(Stored items)

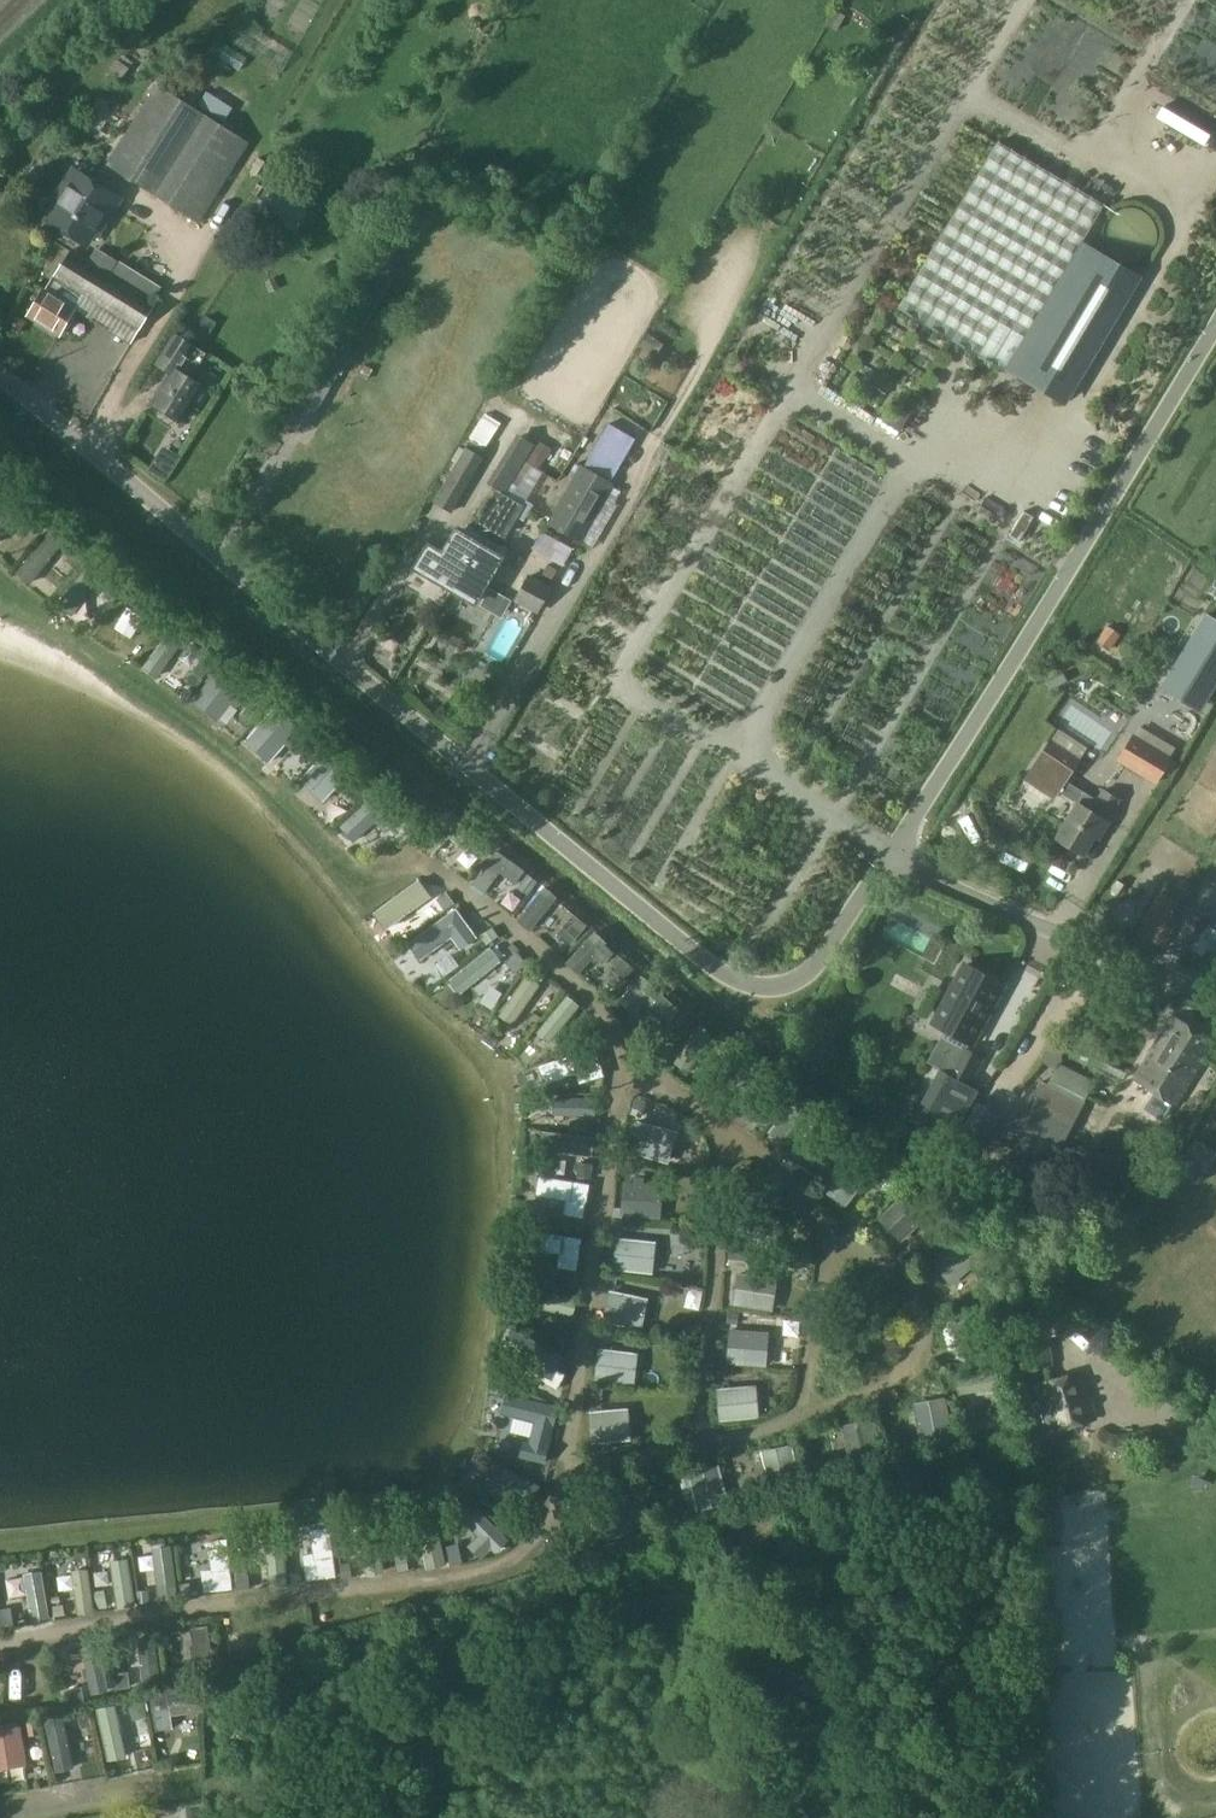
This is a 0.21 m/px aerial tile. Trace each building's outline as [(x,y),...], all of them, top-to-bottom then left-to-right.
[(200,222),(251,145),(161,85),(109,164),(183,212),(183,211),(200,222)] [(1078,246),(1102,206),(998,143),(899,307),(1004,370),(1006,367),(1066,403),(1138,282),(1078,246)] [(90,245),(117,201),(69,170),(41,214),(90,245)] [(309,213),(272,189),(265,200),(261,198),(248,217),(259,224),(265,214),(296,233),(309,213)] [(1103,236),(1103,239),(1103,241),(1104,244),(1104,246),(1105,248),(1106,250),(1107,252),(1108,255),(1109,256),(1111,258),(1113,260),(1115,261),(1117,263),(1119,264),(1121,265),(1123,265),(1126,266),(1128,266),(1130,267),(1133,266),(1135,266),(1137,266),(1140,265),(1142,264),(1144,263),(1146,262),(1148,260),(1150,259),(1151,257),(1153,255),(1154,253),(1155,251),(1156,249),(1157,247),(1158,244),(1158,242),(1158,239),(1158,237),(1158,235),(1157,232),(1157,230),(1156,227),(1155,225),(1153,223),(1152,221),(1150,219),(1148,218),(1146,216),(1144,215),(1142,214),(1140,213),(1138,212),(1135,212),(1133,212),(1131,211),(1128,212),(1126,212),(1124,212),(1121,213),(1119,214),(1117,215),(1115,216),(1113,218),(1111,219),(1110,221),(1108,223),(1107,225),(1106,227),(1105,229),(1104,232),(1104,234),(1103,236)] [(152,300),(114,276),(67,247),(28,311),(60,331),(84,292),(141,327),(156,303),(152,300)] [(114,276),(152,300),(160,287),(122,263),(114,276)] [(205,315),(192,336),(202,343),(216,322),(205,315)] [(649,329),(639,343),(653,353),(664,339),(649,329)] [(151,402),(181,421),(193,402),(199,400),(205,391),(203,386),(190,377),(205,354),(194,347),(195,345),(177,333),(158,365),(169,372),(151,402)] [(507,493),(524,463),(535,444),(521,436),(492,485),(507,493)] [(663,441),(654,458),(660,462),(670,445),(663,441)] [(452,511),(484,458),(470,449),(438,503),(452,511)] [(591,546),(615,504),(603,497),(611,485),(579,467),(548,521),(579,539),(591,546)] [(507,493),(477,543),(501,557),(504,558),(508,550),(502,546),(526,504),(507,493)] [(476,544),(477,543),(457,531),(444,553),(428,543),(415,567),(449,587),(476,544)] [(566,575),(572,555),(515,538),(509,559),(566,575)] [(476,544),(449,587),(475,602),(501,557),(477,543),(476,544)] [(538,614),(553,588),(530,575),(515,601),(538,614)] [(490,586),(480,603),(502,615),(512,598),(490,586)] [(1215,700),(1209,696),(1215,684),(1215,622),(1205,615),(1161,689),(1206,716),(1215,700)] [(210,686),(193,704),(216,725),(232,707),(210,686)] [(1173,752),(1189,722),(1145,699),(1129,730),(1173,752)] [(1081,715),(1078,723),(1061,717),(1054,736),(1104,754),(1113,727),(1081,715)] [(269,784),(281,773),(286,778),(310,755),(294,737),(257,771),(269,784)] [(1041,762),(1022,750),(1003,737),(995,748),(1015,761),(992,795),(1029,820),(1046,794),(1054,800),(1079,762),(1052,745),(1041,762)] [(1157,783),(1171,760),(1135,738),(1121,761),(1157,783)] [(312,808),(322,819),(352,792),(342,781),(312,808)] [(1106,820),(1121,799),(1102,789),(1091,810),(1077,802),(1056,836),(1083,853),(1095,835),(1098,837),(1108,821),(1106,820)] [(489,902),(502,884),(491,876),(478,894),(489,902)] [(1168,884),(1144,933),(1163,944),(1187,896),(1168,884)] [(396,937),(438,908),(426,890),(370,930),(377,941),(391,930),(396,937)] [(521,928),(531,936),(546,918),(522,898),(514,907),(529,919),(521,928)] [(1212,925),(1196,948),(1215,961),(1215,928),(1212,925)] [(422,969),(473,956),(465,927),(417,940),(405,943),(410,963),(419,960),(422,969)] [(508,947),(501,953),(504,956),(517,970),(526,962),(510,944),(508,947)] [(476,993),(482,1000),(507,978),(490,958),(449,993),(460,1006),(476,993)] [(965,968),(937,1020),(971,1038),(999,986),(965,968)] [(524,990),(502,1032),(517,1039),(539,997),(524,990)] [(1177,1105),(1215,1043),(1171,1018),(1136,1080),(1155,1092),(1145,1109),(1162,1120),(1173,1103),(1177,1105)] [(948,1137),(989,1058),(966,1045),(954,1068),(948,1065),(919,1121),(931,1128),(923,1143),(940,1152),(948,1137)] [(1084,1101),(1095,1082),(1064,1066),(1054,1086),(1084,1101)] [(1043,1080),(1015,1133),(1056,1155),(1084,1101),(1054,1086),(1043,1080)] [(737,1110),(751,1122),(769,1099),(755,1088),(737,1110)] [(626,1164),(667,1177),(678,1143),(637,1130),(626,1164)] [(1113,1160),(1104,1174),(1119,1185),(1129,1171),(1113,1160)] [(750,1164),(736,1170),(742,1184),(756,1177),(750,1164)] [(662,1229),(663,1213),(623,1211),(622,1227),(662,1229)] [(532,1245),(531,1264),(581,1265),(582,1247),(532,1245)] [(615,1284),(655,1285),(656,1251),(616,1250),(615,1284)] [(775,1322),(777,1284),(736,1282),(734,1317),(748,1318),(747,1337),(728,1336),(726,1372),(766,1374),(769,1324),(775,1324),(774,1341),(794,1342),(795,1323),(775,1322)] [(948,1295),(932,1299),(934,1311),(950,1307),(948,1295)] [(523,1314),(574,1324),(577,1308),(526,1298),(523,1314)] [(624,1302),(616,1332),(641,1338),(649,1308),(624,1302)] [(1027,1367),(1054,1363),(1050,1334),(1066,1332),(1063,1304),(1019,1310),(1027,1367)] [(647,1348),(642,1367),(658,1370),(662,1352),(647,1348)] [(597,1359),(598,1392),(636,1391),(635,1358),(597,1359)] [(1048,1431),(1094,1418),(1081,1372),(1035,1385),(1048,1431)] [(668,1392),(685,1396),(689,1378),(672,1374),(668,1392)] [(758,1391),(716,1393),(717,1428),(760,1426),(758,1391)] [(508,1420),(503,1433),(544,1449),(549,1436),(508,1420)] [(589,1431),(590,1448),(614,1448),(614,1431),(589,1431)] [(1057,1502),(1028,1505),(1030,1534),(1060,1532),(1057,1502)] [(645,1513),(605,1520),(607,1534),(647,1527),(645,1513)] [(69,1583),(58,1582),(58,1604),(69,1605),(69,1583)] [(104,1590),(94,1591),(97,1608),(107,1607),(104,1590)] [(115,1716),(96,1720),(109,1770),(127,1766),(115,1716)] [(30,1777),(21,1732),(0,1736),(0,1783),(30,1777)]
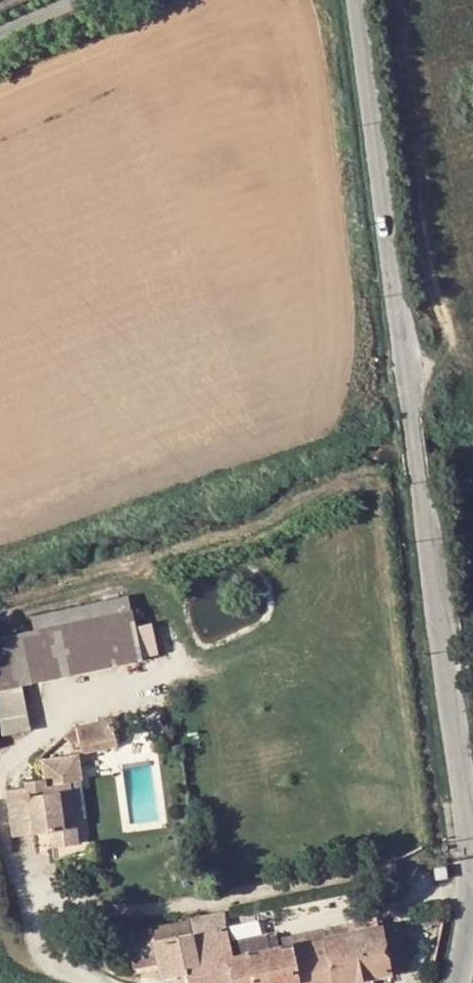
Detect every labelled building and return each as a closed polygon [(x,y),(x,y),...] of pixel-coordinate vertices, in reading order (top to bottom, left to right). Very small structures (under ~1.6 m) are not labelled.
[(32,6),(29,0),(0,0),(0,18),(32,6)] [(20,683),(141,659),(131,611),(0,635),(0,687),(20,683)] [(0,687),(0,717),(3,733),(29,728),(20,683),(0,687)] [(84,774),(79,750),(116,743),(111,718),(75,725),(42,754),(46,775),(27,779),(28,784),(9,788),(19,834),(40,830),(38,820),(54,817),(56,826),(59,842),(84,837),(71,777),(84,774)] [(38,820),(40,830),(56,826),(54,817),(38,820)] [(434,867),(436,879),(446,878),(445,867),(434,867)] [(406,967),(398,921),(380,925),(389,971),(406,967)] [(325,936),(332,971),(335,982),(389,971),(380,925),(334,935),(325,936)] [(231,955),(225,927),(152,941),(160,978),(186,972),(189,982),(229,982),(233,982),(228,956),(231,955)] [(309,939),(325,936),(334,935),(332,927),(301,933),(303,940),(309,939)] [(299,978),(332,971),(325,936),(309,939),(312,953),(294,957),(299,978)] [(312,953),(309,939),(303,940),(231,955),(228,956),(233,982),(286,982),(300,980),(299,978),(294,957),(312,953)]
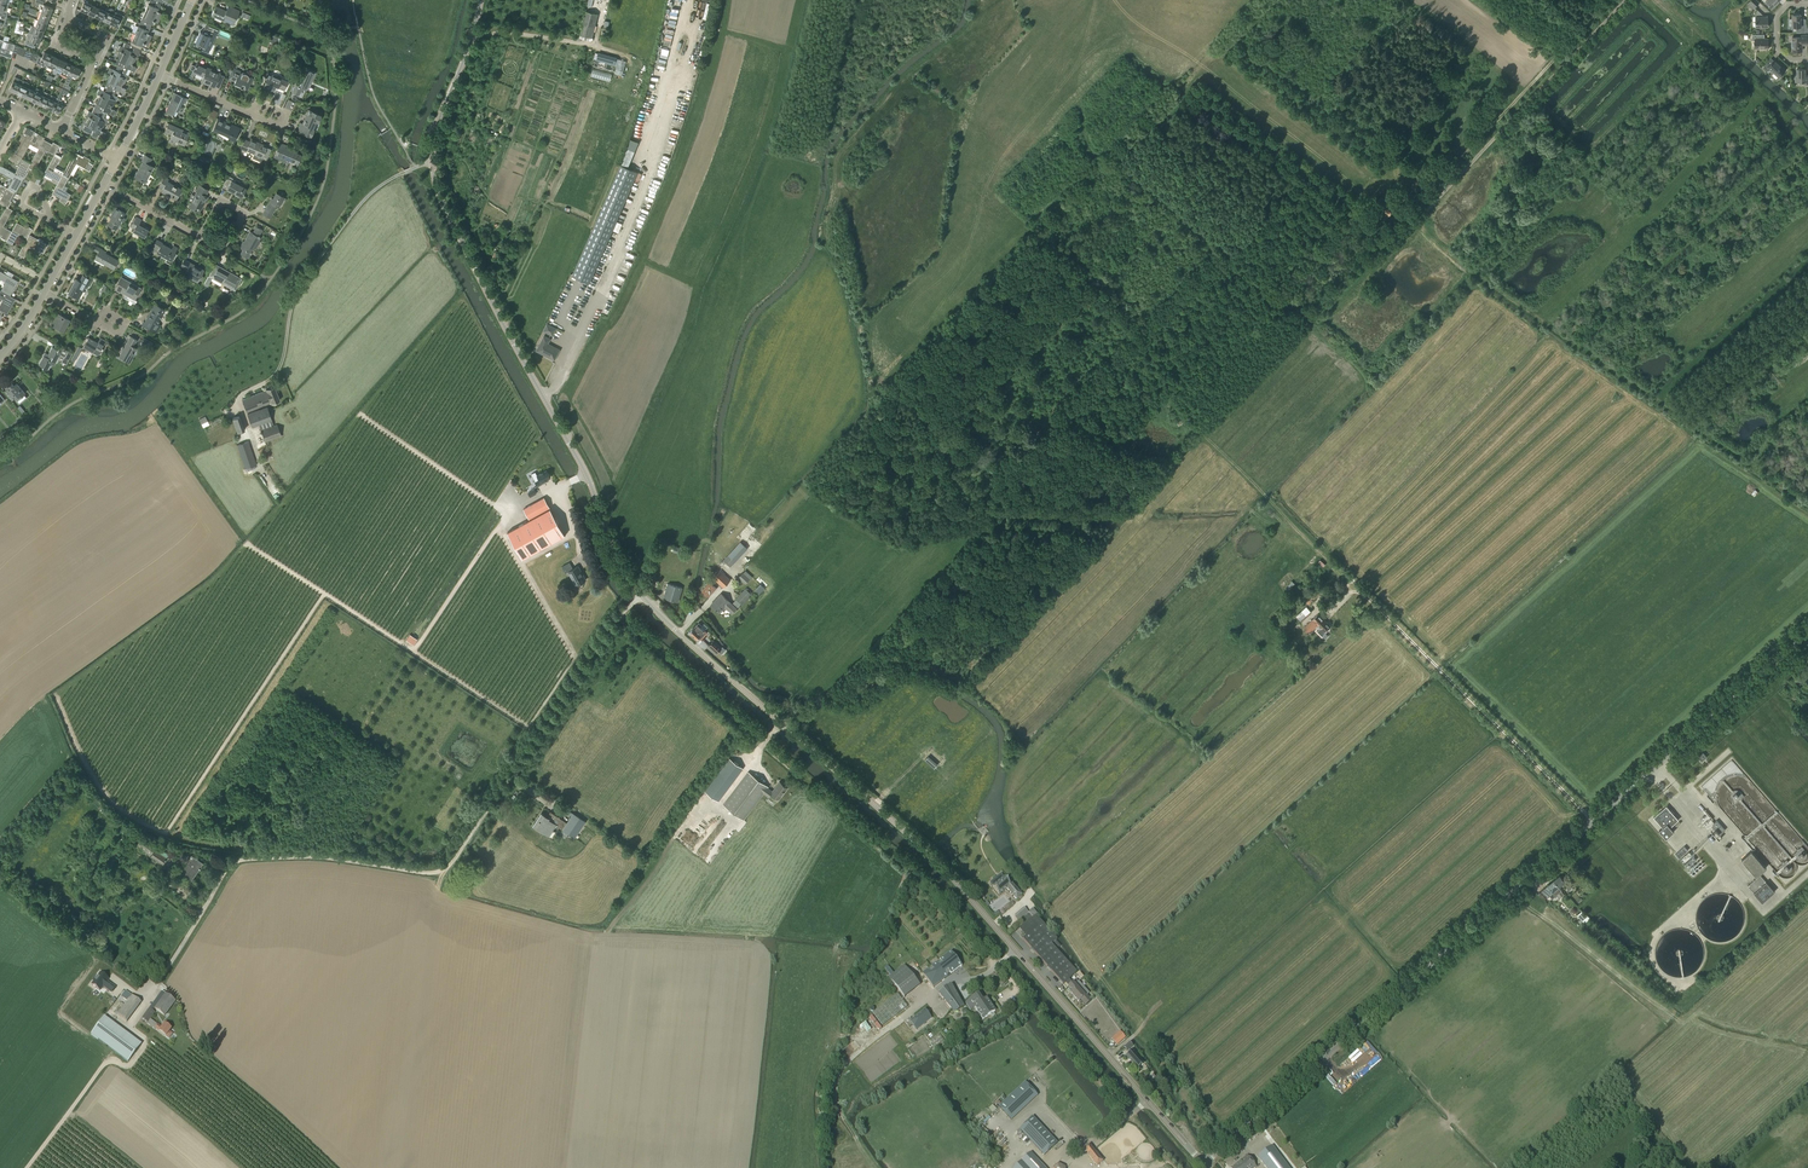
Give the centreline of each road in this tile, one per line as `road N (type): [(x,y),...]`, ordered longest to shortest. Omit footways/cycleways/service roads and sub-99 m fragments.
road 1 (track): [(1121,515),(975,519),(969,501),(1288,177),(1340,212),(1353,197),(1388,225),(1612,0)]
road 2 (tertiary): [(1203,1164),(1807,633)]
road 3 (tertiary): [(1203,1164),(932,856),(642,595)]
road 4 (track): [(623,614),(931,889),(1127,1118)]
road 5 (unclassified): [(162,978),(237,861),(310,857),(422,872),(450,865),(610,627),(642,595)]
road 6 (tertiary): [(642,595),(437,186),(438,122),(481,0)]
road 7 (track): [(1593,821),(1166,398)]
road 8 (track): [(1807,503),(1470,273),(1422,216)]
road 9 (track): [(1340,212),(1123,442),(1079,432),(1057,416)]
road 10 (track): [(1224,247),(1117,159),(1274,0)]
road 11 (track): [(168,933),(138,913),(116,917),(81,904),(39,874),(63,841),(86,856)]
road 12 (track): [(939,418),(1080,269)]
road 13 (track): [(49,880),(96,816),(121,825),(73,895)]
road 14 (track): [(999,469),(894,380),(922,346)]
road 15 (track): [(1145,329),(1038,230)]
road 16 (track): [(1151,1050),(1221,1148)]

**To do:** The word to find is "tertiary". Copy every line of the data that holds it.

**Problem solution:**
road 2 (tertiary): [(1203,1164),(1807,633)]
road 3 (tertiary): [(1203,1164),(932,856),(642,595)]
road 6 (tertiary): [(642,595),(437,186),(438,122),(481,0)]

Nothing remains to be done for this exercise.